*The data*:
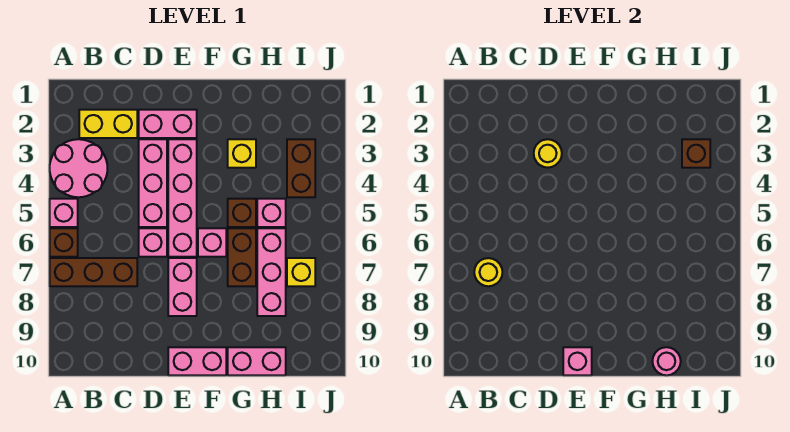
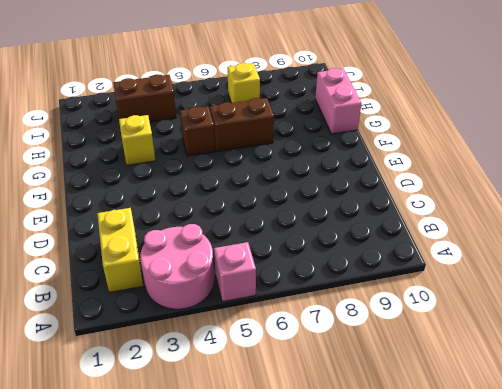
none -> brown brick A6 level 1
none -> brown brick A7:C7 level 1
none -> pink brick D2:E2 level 1

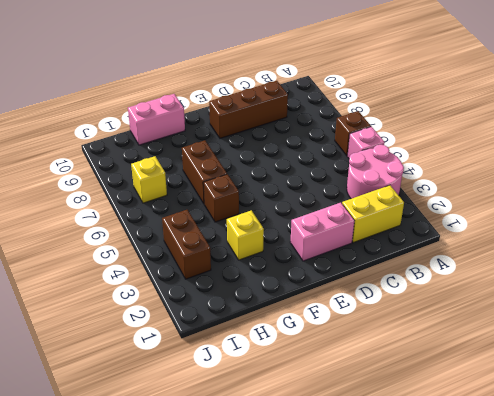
brown brick C9:E9 level 1 -> brown brick A7:C7 level 1
none -> pink brick D3:D5 level 1
none -> pink brick D6 level 1
none -> pink brick E3:E6 level 1

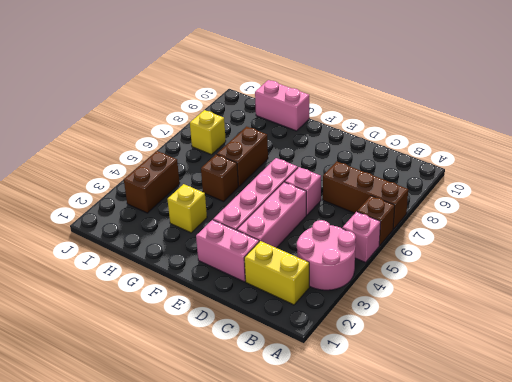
none -> pink brick E7:E8 level 1
none -> pink brick E10:F10 level 1
none -> pink brick F6 level 1

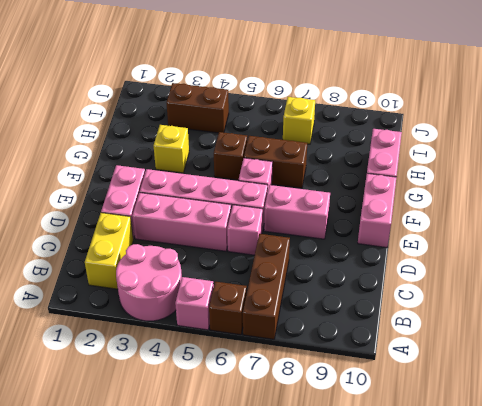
none -> pink brick H5 level 1
none -> pink brick H6:H8 level 1
none -> yellow round brick B7 level 2

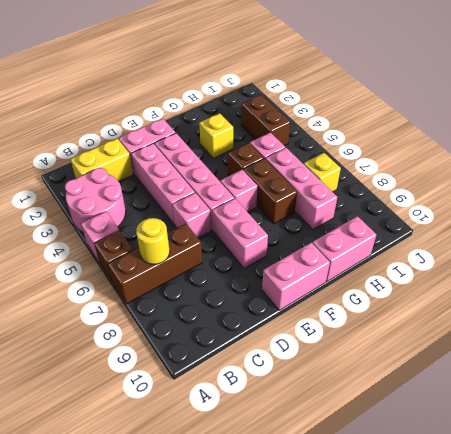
none -> yellow round brick D3 level 2
none -> pink brick E10 level 2
none -> pink round brick H10 level 2

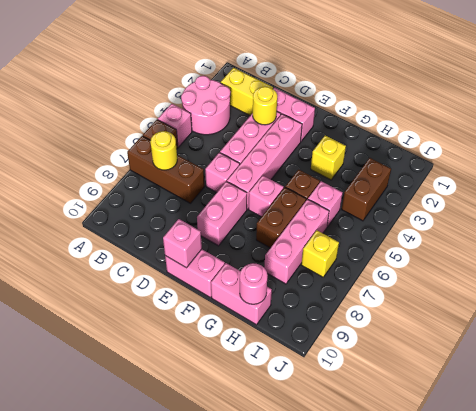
none -> brown brick I3 level 2

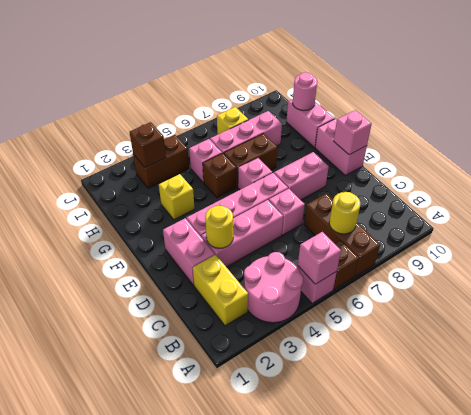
pink brick A5 level 2 -> none

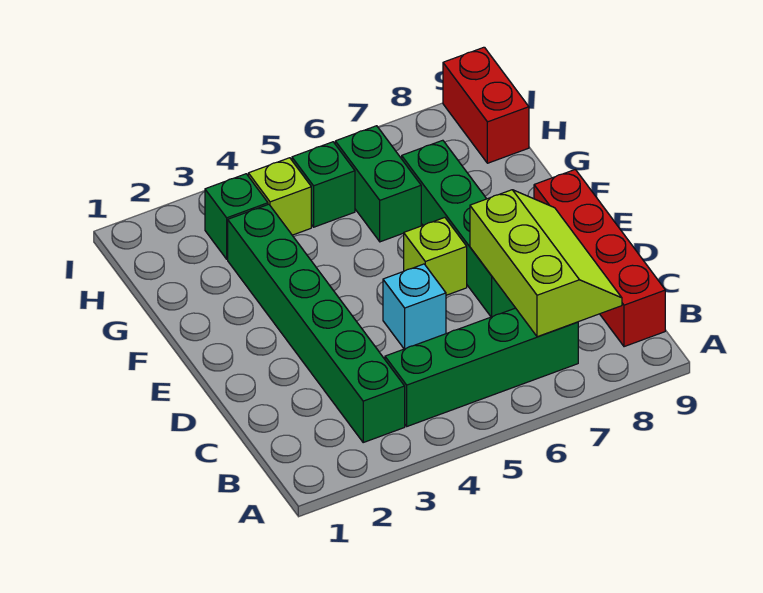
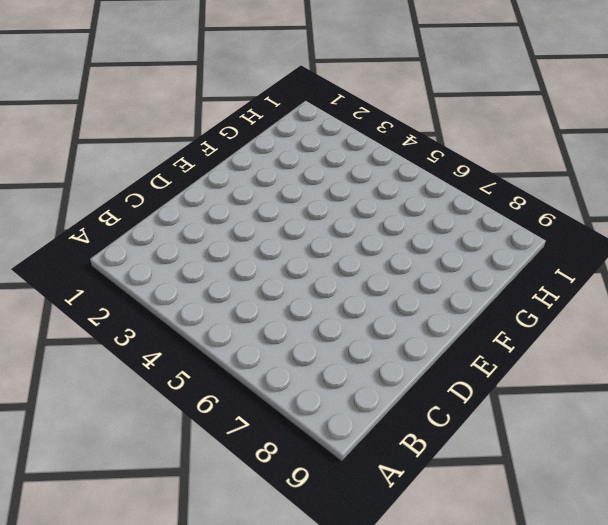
none -> green brick B3:G3 level 1
none -> green brick B4:B7 level 1
none -> red brick B9:E9 level 1

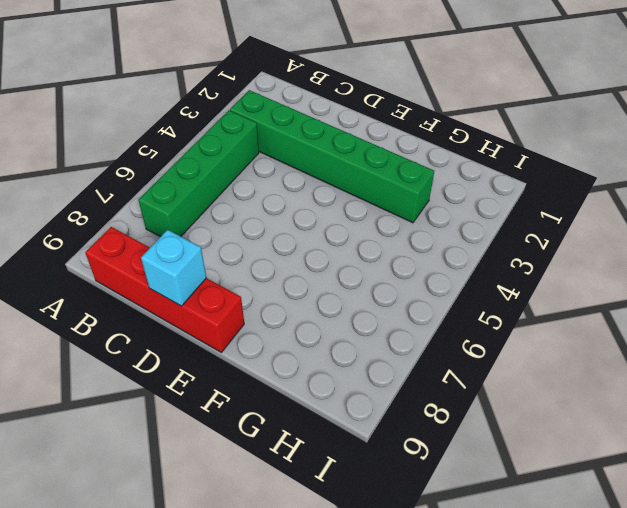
cyan brick D9 level 2 -> cyan brick D5 level 1
none -> green brick D7:G7 level 1
none -> lime brick E6 level 1
none -> green brick G6:H6 level 1

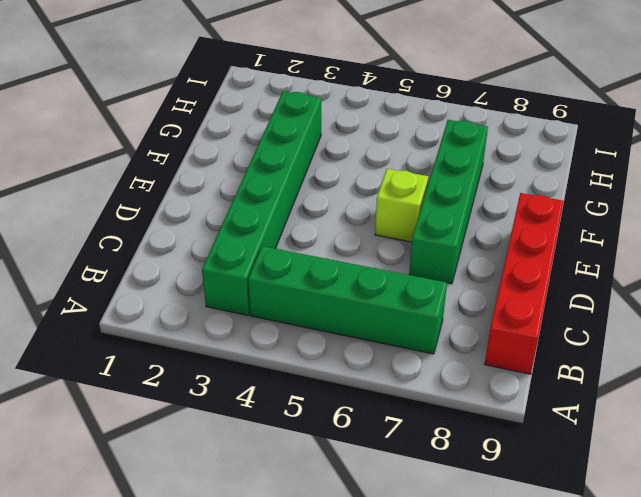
none -> cyan brick D5 level 1
none -> green brick G6:H6 level 1
none -> green brick H3 level 1

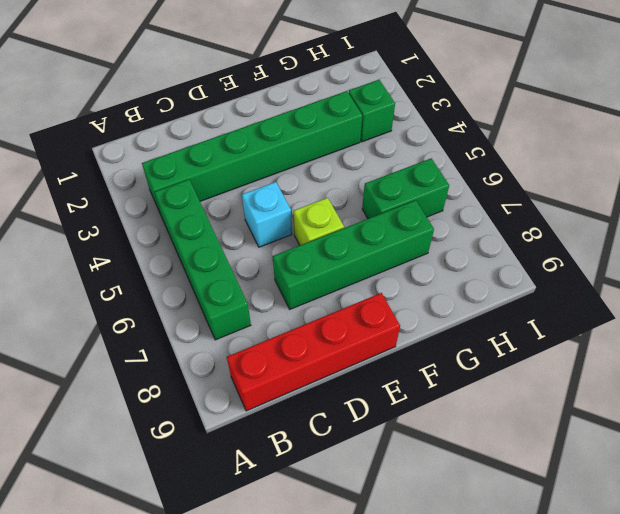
none -> lime brick H4 level 1
none -> green brick H5 level 1
none -> red brick H9:I9 level 1

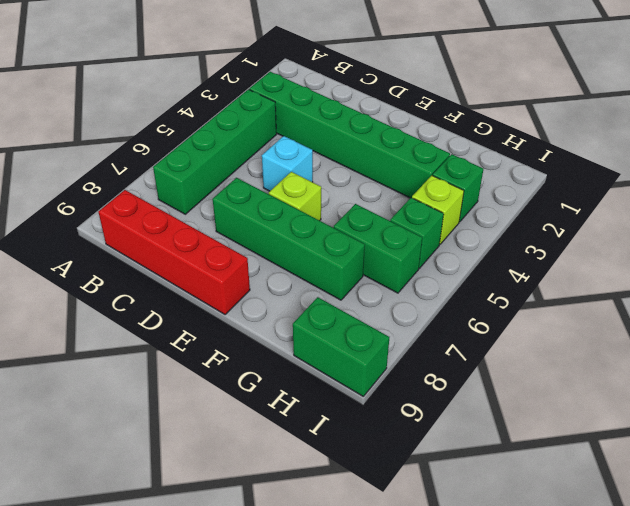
green brick H9:I9 level 1 -> red brick H9:I9 level 1
none -> lime slope B7:D8 level 2 top 7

*Aim of the exercise*: The answer should consist only of the lines from the one with "none -> green brick H3 level 1" through the last line of the material above, copied exactly, with no pictures.

*Exercise solution*:
none -> green brick H3 level 1

none -> lime brick H4 level 1
none -> green brick H5 level 1
none -> red brick H9:I9 level 1

green brick H9:I9 level 1 -> red brick H9:I9 level 1
none -> lime slope B7:D8 level 2 top 7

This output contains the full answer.